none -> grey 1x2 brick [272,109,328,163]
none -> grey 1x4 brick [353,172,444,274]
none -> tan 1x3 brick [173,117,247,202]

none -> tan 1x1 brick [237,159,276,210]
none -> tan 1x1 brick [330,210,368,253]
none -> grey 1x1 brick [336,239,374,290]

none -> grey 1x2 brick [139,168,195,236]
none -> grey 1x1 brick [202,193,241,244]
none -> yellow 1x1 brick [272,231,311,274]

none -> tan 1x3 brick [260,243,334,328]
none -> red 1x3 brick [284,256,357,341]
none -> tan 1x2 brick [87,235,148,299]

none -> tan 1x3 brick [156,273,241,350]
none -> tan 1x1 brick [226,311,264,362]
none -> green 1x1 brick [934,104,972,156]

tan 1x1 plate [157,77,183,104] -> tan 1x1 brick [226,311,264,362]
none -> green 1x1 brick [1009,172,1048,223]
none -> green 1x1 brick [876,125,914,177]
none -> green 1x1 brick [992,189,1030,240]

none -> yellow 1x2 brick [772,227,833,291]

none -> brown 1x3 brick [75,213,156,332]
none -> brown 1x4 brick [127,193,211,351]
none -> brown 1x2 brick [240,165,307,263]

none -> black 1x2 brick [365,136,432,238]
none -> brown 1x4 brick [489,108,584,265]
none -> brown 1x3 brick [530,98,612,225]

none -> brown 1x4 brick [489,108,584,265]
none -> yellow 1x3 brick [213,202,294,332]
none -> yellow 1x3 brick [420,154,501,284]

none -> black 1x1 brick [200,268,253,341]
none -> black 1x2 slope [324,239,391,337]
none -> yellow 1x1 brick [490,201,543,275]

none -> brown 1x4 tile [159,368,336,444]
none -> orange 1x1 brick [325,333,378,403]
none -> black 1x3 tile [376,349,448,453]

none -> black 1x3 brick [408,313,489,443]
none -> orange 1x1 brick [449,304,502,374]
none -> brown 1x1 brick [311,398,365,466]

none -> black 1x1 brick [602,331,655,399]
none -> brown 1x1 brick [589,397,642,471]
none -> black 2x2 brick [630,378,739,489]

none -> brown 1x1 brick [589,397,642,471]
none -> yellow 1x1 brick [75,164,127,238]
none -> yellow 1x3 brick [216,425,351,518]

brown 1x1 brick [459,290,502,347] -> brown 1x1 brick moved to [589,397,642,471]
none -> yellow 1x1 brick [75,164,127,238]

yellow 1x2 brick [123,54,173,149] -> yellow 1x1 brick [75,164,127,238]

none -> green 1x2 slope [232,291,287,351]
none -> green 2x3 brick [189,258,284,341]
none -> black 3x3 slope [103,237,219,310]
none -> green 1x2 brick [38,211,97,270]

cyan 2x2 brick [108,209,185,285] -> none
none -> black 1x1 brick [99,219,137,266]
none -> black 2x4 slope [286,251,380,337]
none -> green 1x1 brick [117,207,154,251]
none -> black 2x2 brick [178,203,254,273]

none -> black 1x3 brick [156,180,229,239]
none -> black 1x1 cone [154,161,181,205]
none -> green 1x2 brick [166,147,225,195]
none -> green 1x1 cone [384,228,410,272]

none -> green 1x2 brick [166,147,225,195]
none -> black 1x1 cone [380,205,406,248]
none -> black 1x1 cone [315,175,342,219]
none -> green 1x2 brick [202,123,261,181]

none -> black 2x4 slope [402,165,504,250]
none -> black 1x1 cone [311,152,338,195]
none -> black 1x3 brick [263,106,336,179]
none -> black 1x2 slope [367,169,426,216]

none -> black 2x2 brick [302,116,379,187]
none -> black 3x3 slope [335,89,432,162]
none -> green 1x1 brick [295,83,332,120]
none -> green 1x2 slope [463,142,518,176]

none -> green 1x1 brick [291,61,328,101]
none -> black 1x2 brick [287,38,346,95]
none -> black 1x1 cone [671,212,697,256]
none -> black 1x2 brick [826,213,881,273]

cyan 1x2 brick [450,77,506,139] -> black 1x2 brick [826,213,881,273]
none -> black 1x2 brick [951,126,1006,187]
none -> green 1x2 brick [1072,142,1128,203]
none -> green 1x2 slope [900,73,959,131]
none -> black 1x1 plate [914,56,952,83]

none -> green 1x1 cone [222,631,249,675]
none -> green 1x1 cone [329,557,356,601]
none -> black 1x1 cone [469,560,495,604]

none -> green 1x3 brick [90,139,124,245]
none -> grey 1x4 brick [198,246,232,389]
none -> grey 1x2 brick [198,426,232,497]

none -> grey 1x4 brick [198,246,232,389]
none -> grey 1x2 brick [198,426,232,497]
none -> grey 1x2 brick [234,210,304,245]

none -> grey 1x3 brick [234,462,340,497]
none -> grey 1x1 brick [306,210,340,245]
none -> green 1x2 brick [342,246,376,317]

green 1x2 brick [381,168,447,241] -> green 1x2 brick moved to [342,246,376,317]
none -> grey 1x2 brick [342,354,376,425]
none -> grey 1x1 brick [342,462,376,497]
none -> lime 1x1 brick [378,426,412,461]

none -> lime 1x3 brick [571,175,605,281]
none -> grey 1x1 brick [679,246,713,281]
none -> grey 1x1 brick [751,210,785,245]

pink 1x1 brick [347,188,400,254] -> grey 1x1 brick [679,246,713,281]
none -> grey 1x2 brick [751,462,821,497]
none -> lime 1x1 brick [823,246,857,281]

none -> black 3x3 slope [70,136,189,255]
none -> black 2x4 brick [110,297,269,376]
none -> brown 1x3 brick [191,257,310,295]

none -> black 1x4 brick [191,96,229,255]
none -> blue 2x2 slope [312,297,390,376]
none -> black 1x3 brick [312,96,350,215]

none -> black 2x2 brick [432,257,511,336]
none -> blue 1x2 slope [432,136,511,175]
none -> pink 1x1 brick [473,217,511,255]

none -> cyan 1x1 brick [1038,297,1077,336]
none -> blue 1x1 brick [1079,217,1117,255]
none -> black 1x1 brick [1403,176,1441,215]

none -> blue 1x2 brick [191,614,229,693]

■ Goal of the exercise ■
What is needed is an exact copy of the entries from their first line down to the line with "none -> grey 1x1 brick [336,239,374,290]", that line included, and nothing beyond it.

■ Response to this task ■
none -> grey 1x2 brick [272,109,328,163]
none -> grey 1x4 brick [353,172,444,274]
none -> tan 1x3 brick [173,117,247,202]

none -> tan 1x1 brick [237,159,276,210]
none -> tan 1x1 brick [330,210,368,253]
none -> grey 1x1 brick [336,239,374,290]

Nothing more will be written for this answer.